▶ _Data shown_
▬▬▬▬▬▬▬▬▬▬

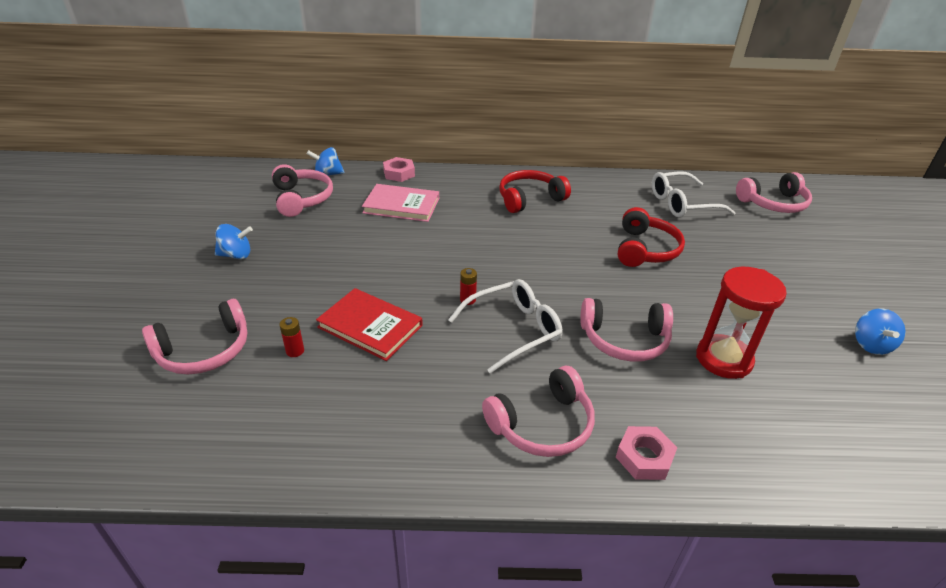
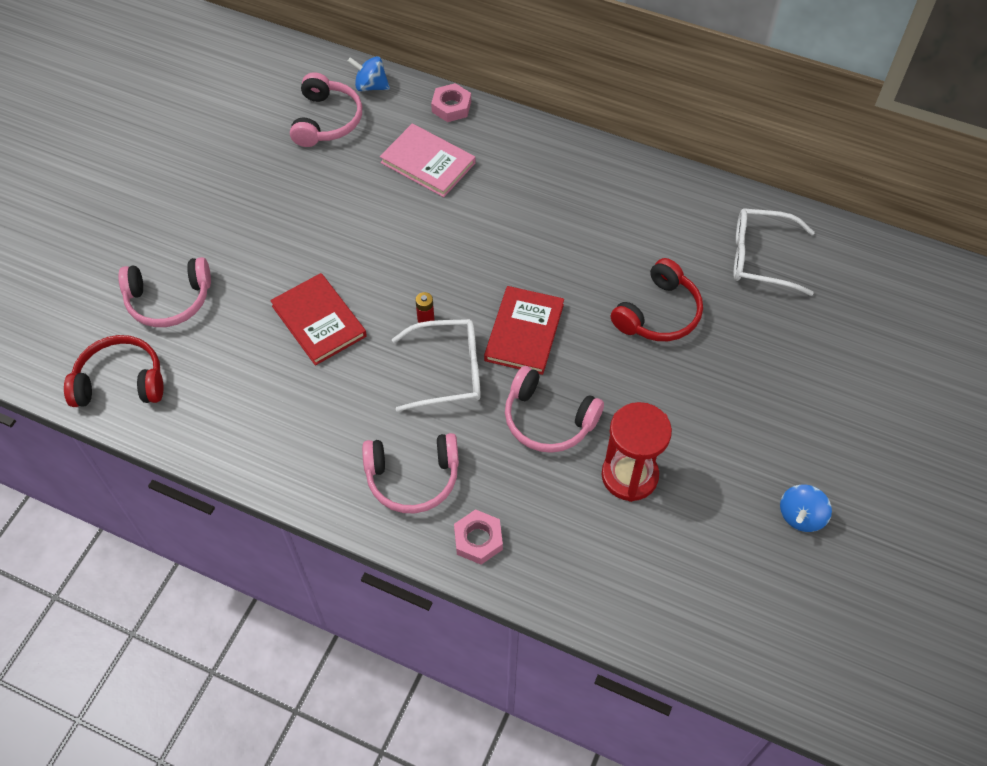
camera: 25 degrees right, 20 degrees up
(236, 255) = (232, 188): blue spinning top -> none
(295, 351) = (243, 327): red battery -> none
(529, 199) = (579, 194): red headphones -> red headphones (120, 381)
(556, 286) = (524, 332): none -> red book
(773, 203) = (882, 293): pink headphones -> none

▬▬▬▬▬▬▬▬▬▬

▶ _What the exercise asks_
Exact copies are needed of the line with "(556, 286) = (524, 332): none -> red book" and each line after it through the end of the material above.

▶ _Answer to the exercise_
(556, 286) = (524, 332): none -> red book
(773, 203) = (882, 293): pink headphones -> none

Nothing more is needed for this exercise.